- Exercise materials
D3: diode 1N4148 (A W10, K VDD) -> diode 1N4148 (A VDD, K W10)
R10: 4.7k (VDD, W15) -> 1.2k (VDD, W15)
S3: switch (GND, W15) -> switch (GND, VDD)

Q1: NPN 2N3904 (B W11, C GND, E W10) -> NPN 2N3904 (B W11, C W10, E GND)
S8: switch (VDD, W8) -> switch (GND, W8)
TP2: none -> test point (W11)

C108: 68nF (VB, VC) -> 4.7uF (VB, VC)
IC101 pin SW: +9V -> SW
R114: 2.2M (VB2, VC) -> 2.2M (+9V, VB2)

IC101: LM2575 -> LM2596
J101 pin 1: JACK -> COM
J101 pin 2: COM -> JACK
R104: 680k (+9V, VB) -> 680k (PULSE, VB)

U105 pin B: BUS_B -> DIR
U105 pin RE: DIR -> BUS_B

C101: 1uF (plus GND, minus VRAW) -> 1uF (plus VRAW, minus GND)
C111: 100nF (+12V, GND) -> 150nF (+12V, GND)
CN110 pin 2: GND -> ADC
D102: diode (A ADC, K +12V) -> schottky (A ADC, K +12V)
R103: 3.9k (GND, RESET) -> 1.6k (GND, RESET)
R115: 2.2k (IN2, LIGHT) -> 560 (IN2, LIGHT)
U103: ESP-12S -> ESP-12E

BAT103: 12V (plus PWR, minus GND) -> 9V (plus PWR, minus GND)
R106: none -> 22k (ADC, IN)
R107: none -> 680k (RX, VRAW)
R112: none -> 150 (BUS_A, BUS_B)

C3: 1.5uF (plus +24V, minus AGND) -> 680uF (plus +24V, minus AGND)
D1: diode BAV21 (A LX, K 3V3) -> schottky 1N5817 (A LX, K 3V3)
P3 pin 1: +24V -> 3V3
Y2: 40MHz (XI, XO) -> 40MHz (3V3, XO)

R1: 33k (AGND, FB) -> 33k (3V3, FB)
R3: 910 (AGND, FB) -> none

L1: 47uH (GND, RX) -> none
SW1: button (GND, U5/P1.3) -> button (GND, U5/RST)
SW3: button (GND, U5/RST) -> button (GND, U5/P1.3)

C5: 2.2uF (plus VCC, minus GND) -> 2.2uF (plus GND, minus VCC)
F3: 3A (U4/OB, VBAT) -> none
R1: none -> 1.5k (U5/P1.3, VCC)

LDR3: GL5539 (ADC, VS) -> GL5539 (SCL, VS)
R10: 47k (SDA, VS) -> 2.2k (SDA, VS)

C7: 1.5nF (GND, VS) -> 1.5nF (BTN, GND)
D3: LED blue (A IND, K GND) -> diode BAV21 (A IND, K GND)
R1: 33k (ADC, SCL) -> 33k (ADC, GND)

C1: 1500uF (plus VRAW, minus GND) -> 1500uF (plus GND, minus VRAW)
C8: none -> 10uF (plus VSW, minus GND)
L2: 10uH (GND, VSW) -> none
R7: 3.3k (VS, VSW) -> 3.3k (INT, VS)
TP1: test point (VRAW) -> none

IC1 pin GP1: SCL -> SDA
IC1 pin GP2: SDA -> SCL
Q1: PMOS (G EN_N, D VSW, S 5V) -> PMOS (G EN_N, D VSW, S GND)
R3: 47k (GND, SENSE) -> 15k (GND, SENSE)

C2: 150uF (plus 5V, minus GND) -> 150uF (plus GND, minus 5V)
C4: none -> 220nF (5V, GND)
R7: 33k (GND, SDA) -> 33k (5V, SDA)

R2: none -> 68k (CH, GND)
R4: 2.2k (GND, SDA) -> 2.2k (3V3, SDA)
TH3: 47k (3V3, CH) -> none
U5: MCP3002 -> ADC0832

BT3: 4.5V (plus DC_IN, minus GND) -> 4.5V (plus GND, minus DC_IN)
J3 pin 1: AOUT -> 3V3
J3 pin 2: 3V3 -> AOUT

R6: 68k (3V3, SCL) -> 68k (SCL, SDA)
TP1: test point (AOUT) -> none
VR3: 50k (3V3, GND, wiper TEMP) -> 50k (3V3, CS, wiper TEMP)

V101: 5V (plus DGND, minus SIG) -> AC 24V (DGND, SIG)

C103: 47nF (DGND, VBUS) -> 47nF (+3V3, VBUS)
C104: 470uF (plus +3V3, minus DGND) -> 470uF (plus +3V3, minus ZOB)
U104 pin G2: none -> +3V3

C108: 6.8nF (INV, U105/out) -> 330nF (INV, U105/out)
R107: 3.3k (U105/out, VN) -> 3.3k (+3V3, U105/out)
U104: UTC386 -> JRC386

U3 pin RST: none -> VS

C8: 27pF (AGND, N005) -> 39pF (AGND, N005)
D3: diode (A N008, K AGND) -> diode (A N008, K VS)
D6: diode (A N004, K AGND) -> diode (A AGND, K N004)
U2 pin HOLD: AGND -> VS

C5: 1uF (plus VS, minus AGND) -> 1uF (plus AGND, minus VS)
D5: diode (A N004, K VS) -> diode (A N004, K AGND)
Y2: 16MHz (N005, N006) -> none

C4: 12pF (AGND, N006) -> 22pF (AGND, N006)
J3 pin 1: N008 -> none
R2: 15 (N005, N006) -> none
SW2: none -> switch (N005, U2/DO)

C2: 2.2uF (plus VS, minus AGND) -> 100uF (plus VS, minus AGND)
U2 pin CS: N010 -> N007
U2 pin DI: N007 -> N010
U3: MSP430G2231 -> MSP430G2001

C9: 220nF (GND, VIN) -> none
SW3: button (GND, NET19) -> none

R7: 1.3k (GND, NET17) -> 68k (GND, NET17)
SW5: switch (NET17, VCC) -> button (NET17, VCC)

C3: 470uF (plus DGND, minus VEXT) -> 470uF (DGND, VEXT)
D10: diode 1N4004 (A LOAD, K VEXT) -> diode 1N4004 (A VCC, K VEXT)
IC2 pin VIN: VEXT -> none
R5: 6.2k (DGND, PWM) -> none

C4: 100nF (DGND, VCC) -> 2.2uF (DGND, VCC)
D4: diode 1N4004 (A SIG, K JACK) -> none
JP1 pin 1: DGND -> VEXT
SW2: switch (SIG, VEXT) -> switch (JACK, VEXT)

- Problem to solve
Would you please copy exactly the part of the entries above that begins at the line containing "V101: 5V (plus" and ends at the line containing "Y2: 16MHz (N005, N006) -> none", both lines included?

- Reply
V101: 5V (plus DGND, minus SIG) -> AC 24V (DGND, SIG)

C103: 47nF (DGND, VBUS) -> 47nF (+3V3, VBUS)
C104: 470uF (plus +3V3, minus DGND) -> 470uF (plus +3V3, minus ZOB)
U104 pin G2: none -> +3V3

C108: 6.8nF (INV, U105/out) -> 330nF (INV, U105/out)
R107: 3.3k (U105/out, VN) -> 3.3k (+3V3, U105/out)
U104: UTC386 -> JRC386

U3 pin RST: none -> VS

C8: 27pF (AGND, N005) -> 39pF (AGND, N005)
D3: diode (A N008, K AGND) -> diode (A N008, K VS)
D6: diode (A N004, K AGND) -> diode (A AGND, K N004)
U2 pin HOLD: AGND -> VS

C5: 1uF (plus VS, minus AGND) -> 1uF (plus AGND, minus VS)
D5: diode (A N004, K VS) -> diode (A N004, K AGND)
Y2: 16MHz (N005, N006) -> none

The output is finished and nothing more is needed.